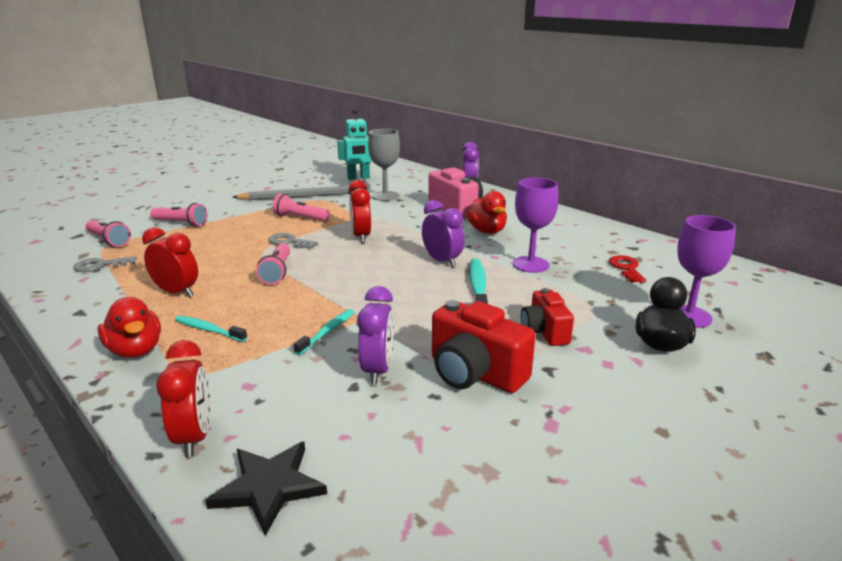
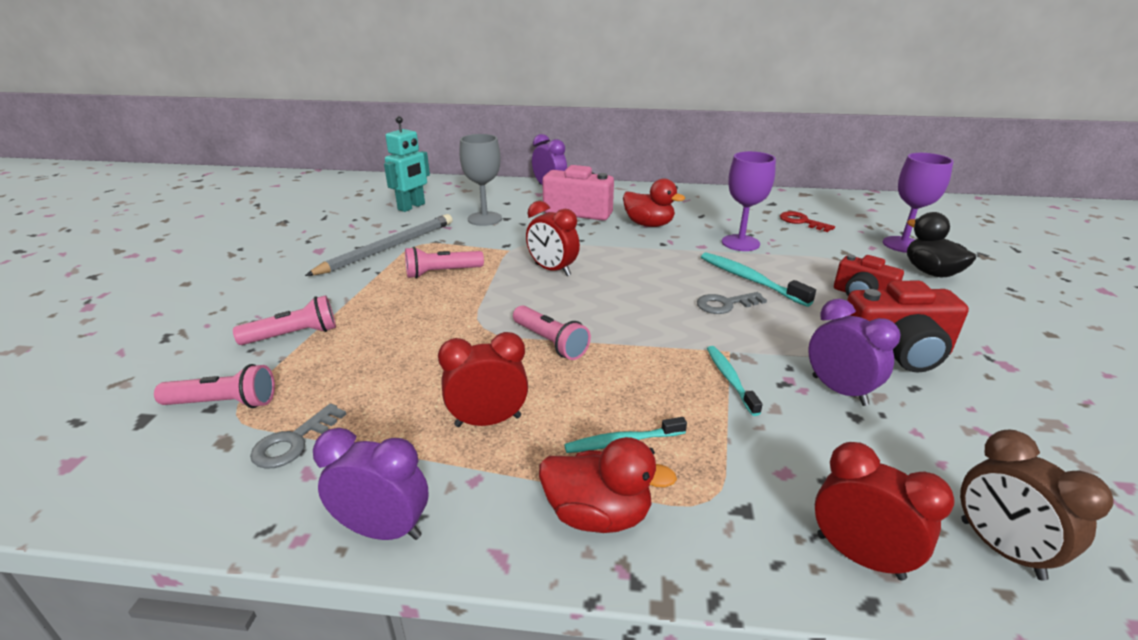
camera: 40 degrees left, 5 degrees up
black star [205,441,327,536] -> brown clock [960,430,1114,581]
grey key [268,233,318,249] -> grey key moved to [697,292,767,314]
purple clock [422,200,465,267] -> purple clock moved to [313,428,428,540]

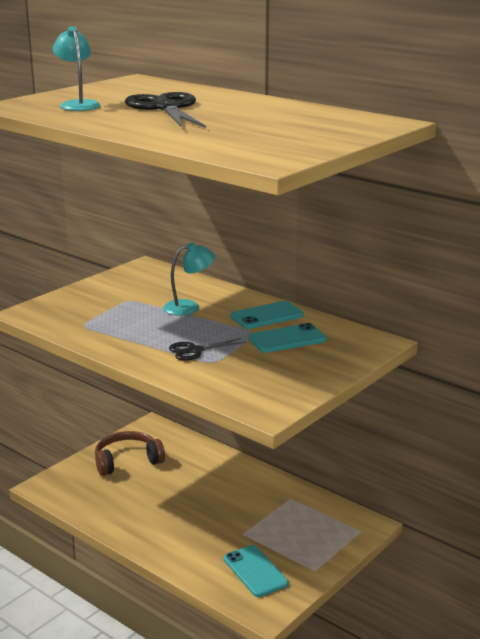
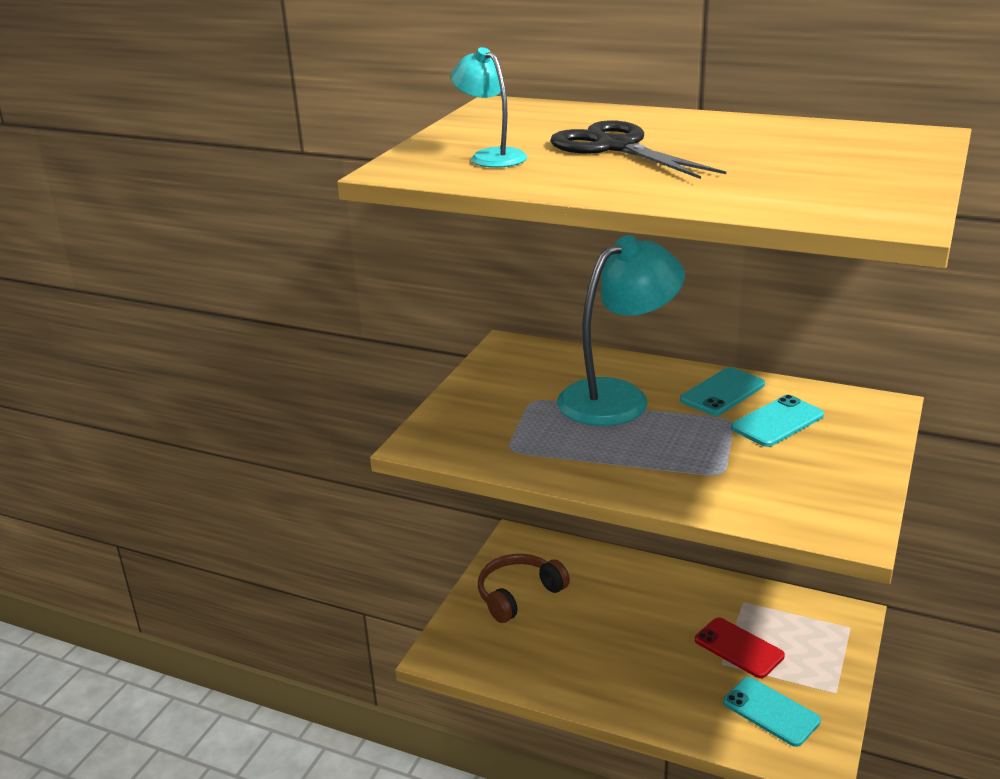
camera: 15 degrees left, 5 degrees up
turquoise lamp [163,242,215,315] -> turquoise lamp [557,235,685,426], size x1.90
black scissors [169,338,246,361] -> none
none -> red phone [695,617,785,678]

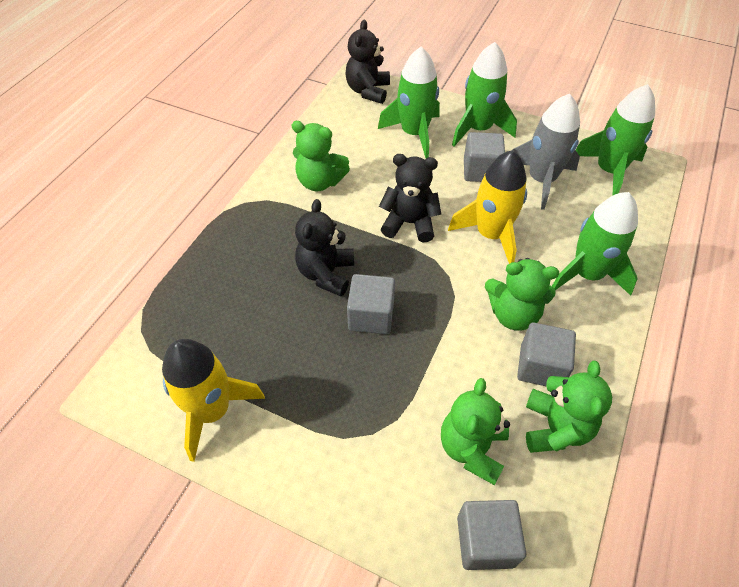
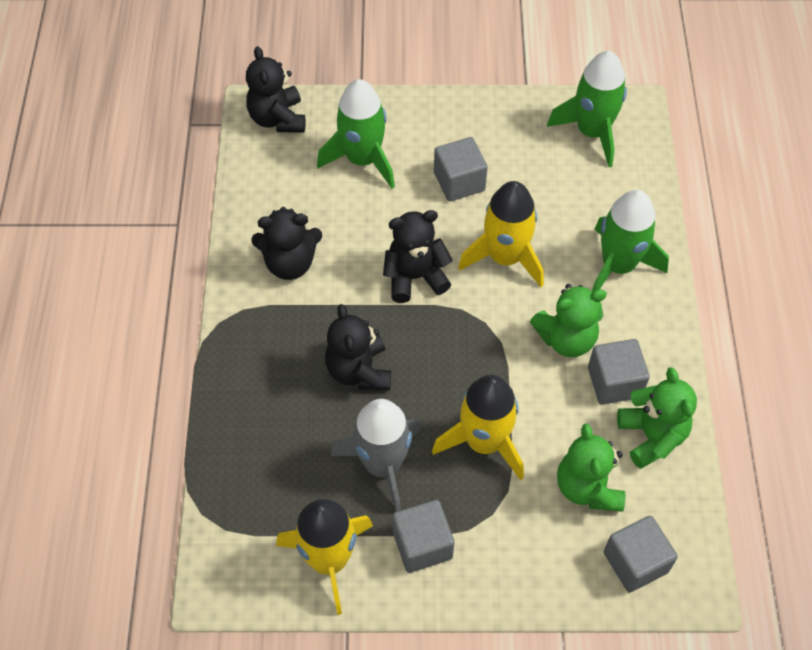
camera: 25 degrees left, 5 degrees up
green teddy bear [292,121,350,192] -> black teddy bear [251,207,322,280]
grey cube [347,274,395,334] -> grey cube moved to [392,500,454,573]
green rocket [452,42,517,146] -> none
grey rocket [513,94,580,210] -> grey rocket moved to [331,399,421,512]
none -> yellow rocket [432,375,524,480]

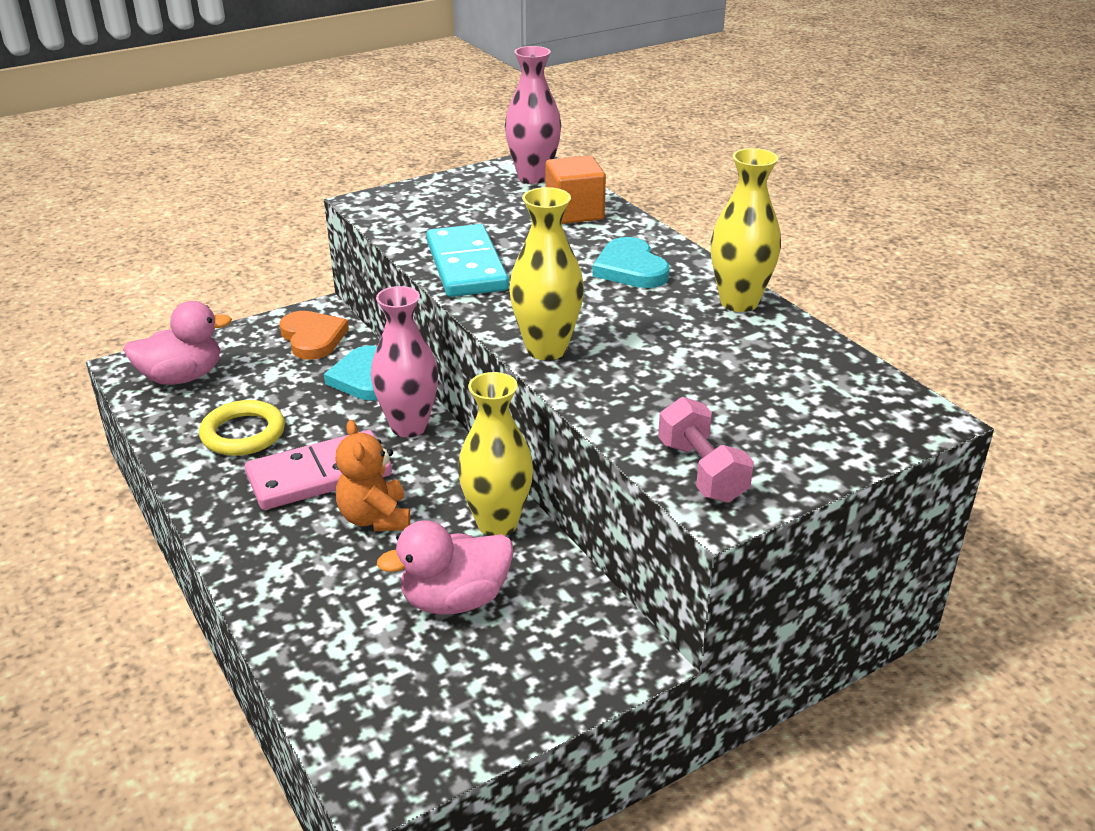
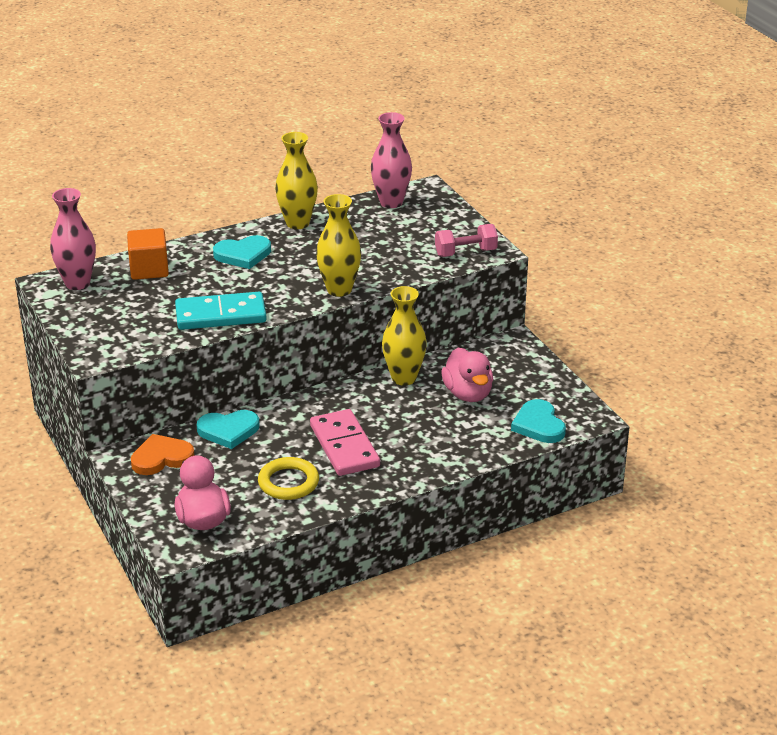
camera: 85 degrees left, 0 degrees up
orange teddy bear [336,420,410,531] -> none
pink vase [371,286,438,437] -> pink vase moved to [371,112,412,208]
none -> turquoise heart [511,399,566,443]

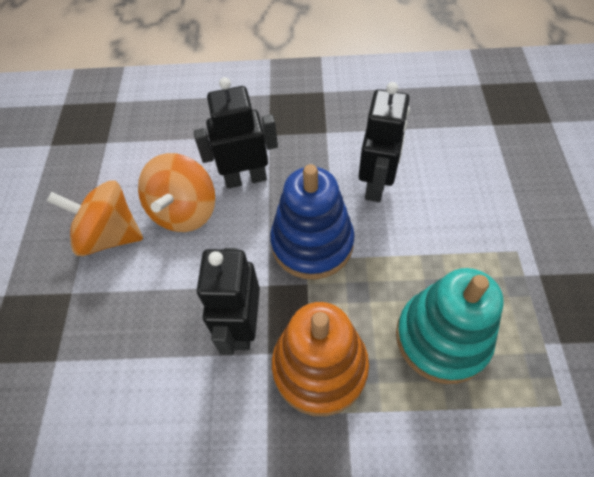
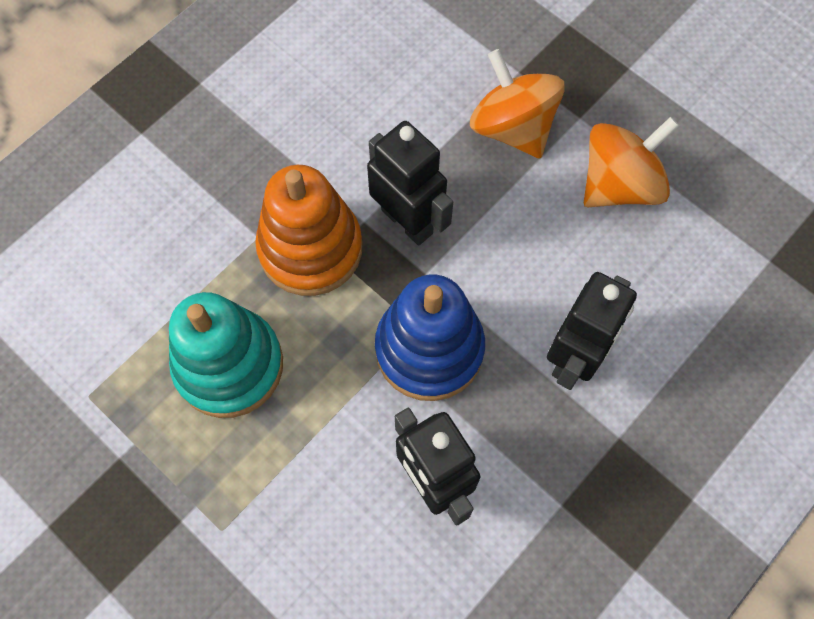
camera: 130 degrees right, 10 degrees up
orange spinning top [138,153,215,232] -> orange spinning top moved to [470,49,565,159]

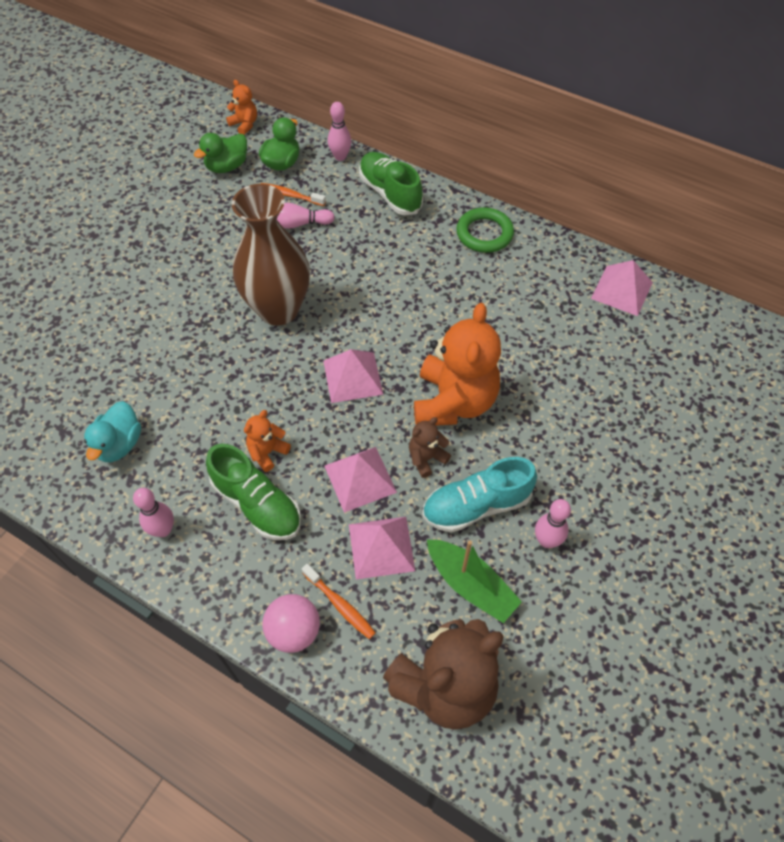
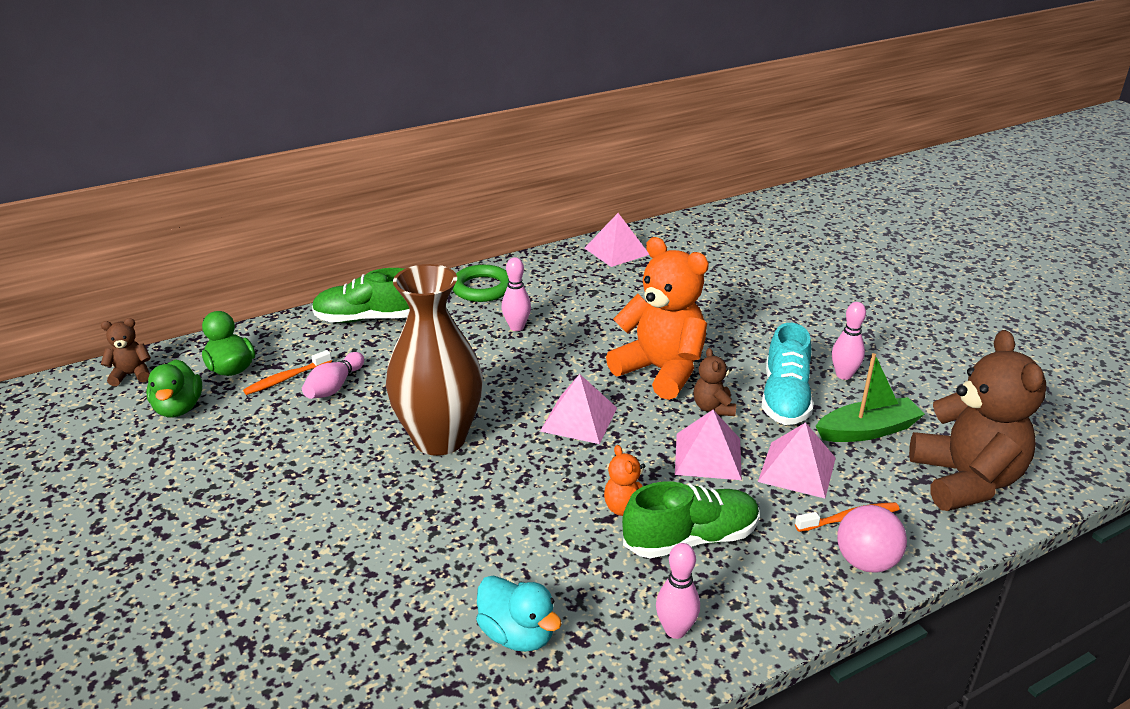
camera: 60 degrees left, 25 degrees down
orange teddy bear [226,80,257,135] -> brown teddy bear [101,318,151,386]
pink bowling pin [328,102,352,161] -> pink bowling pin moved to [502,257,531,331]

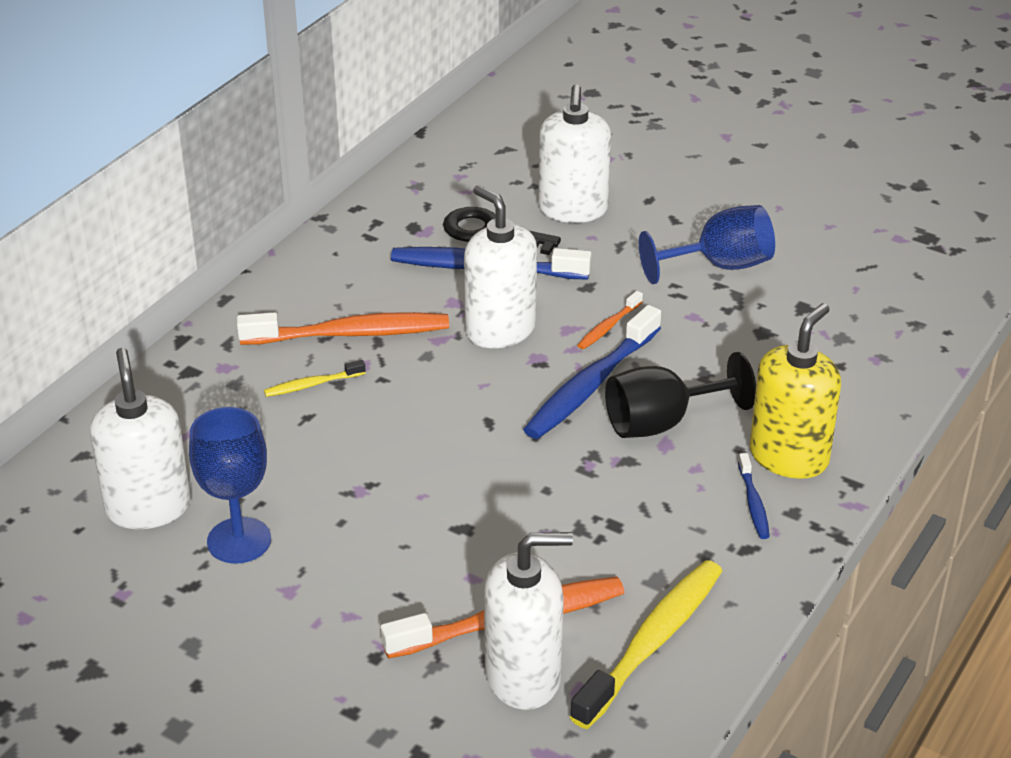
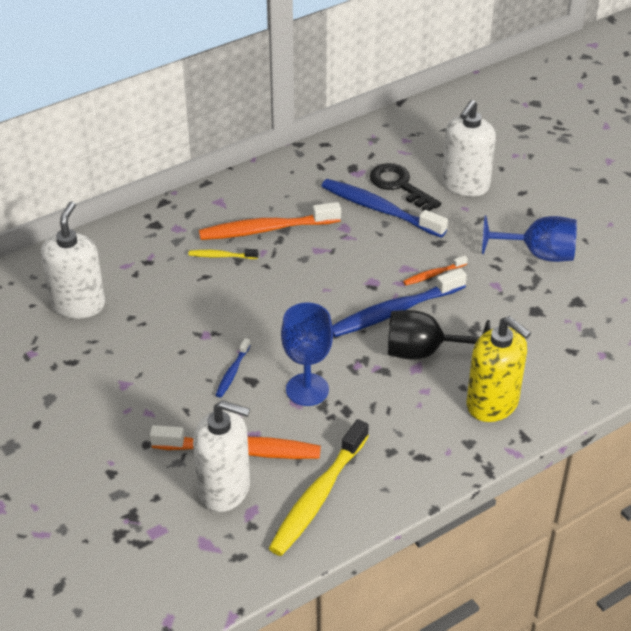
camera: 25 degrees right, 5 degrees up
blue goblet [189,407,271,564] -> blue goblet moved to [281,302,333,406]
orange toothbrush [237,312,449,345] -> orange toothbrush turned 150 degrees clockwise [199,202,341,240]
white soap dispenser [464,185,537,348] -> none
yellow toothbrush [570,560,722,729] -> yellow toothbrush turned 150 degrees clockwise [269,419,369,556]
blue toothbrush [738,453,770,539] -> blue toothbrush moved to [216,338,251,398]
yellow soap dispenser [749,303,841,479] -> yellow soap dispenser turned 75 degrees clockwise [466,316,531,422]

- **EXERCISE**
From the first line to the last, give the data again exactly, but without pictures.

- **RESULT OF THE EXERCISE**
camera: 40 degrees left, 5 degrees up
black star [205,441,327,536] -> brown clock [960,430,1114,581]
grey key [268,233,318,249] -> grey key moved to [697,292,767,314]
purple clock [422,200,465,267] -> purple clock moved to [313,428,428,540]

camera: 15 degrees left, 5 degrees up
turquoise lamp [163,242,215,315] -> turquoise lamp [557,235,685,426], size x1.90
black scissors [169,338,246,361] -> none
none -> red phone [695,617,785,678]

camera: 25 degrees left, 5 degrees up
green teddy bear [292,121,350,192] -> black teddy bear [251,207,322,280]
grey cube [347,274,395,334] -> grey cube moved to [392,500,454,573]
green rocket [452,42,517,146] -> none
grey rocket [513,94,580,210] -> grey rocket moved to [331,399,421,512]
none -> yellow rocket [432,375,524,480]

camera: 85 degrees left, 0 degrees up
orange teddy bear [336,420,410,531] -> none
pink vase [371,286,438,437] -> pink vase moved to [371,112,412,208]
none -> turquoise heart [511,399,566,443]

camera: 130 degrees right, 10 degrees up
orange spinning top [138,153,215,232] -> orange spinning top moved to [470,49,565,159]

camera: 60 degrees left, 25 degrees down
orange teddy bear [226,80,257,135] -> brown teddy bear [101,318,151,386]
pink bowling pin [328,102,352,161] -> pink bowling pin moved to [502,257,531,331]

camera: 25 degrees right, 5 degrees up
blue goblet [189,407,271,564] -> blue goblet moved to [281,302,333,406]
orange toothbrush [237,312,449,345] -> orange toothbrush turned 150 degrees clockwise [199,202,341,240]
white soap dispenser [464,185,537,348] -> none
yellow toothbrush [570,560,722,729] -> yellow toothbrush turned 150 degrees clockwise [269,419,369,556]
blue toothbrush [738,453,770,539] -> blue toothbrush moved to [216,338,251,398]
yellow soap dispenser [749,303,841,479] -> yellow soap dispenser turned 75 degrees clockwise [466,316,531,422]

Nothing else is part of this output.